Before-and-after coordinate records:
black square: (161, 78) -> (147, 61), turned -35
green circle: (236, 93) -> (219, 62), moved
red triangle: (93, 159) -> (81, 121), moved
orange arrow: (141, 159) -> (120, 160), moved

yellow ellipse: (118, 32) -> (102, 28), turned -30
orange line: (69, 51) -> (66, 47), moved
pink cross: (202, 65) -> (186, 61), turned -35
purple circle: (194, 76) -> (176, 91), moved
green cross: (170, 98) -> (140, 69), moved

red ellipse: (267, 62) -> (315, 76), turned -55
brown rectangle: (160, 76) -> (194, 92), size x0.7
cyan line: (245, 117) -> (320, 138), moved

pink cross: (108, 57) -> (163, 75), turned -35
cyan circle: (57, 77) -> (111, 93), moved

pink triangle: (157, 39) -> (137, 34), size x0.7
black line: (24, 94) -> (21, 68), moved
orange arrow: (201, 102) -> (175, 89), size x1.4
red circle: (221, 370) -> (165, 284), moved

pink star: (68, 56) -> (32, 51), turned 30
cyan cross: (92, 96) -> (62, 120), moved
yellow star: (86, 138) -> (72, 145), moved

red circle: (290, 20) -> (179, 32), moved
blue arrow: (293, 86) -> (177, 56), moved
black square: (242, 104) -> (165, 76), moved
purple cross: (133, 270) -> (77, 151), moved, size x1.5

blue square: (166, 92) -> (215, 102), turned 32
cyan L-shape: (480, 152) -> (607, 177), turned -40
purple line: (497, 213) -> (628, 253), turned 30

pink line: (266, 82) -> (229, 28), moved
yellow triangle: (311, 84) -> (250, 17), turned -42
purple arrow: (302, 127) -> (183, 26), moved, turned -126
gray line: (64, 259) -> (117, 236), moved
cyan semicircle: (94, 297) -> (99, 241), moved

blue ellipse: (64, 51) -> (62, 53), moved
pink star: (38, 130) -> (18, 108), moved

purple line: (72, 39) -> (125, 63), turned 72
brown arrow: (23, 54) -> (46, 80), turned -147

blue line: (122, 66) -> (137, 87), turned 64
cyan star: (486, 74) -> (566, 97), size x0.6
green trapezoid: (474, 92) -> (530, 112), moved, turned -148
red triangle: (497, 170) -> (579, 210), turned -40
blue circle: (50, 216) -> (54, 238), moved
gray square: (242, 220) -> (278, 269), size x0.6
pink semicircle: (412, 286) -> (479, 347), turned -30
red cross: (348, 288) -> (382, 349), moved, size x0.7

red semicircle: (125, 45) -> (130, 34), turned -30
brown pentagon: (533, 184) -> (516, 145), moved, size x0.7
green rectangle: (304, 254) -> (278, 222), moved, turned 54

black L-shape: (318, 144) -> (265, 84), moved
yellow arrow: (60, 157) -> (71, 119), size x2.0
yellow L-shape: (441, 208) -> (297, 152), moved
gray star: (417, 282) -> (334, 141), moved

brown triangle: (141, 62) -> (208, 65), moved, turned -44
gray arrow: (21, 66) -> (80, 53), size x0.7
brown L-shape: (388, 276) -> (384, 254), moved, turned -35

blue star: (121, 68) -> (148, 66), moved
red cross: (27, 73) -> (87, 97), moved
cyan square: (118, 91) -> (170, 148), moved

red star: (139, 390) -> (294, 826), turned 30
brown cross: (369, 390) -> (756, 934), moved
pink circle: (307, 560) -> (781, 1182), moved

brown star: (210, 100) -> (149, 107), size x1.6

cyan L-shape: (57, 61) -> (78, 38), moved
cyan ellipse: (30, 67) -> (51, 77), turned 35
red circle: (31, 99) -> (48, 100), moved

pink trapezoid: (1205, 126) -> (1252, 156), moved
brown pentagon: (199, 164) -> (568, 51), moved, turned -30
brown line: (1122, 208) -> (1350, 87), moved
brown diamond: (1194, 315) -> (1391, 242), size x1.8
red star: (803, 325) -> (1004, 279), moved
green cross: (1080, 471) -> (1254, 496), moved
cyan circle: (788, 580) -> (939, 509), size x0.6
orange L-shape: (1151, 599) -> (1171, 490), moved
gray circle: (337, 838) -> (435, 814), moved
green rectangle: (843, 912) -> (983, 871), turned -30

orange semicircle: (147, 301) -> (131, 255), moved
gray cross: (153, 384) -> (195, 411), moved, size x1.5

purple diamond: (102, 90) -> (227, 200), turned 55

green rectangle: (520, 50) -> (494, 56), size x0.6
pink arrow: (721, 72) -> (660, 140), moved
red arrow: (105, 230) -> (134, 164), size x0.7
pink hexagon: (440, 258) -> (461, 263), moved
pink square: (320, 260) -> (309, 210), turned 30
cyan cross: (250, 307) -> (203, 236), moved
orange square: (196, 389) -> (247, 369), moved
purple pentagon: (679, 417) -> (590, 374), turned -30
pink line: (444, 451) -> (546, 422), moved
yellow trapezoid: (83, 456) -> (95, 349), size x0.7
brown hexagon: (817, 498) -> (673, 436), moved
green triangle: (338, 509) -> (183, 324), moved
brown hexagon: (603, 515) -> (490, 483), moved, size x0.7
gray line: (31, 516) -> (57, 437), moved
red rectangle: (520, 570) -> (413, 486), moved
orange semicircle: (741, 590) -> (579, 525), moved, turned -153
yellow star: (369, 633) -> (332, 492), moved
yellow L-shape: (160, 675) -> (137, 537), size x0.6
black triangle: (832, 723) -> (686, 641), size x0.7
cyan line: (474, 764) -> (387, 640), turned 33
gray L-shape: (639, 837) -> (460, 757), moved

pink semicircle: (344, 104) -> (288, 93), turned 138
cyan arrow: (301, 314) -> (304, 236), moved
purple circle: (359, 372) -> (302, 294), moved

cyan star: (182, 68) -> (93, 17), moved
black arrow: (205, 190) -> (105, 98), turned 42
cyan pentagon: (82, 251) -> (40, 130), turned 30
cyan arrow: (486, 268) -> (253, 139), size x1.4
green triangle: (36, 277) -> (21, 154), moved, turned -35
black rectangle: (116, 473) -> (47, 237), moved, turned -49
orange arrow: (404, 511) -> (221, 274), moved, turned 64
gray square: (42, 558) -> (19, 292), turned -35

What to do
Give back the entries above exactly as they are, from their first line through the line that contains "blue arrow: (293, 86) -> (177, 56), moved", both included, with nothing else.

Problem solution
black square: (161, 78) -> (147, 61), turned -35
green circle: (236, 93) -> (219, 62), moved
red triangle: (93, 159) -> (81, 121), moved
orange arrow: (141, 159) -> (120, 160), moved

yellow ellipse: (118, 32) -> (102, 28), turned -30
orange line: (69, 51) -> (66, 47), moved
pink cross: (202, 65) -> (186, 61), turned -35
purple circle: (194, 76) -> (176, 91), moved
green cross: (170, 98) -> (140, 69), moved

red ellipse: (267, 62) -> (315, 76), turned -55
brown rectangle: (160, 76) -> (194, 92), size x0.7
cyan line: (245, 117) -> (320, 138), moved

pink cross: (108, 57) -> (163, 75), turned -35
cyan circle: (57, 77) -> (111, 93), moved

pink triangle: (157, 39) -> (137, 34), size x0.7
black line: (24, 94) -> (21, 68), moved
orange arrow: (201, 102) -> (175, 89), size x1.4
red circle: (221, 370) -> (165, 284), moved

pink star: (68, 56) -> (32, 51), turned 30
cyan cross: (92, 96) -> (62, 120), moved
yellow star: (86, 138) -> (72, 145), moved

red circle: (290, 20) -> (179, 32), moved
blue arrow: (293, 86) -> (177, 56), moved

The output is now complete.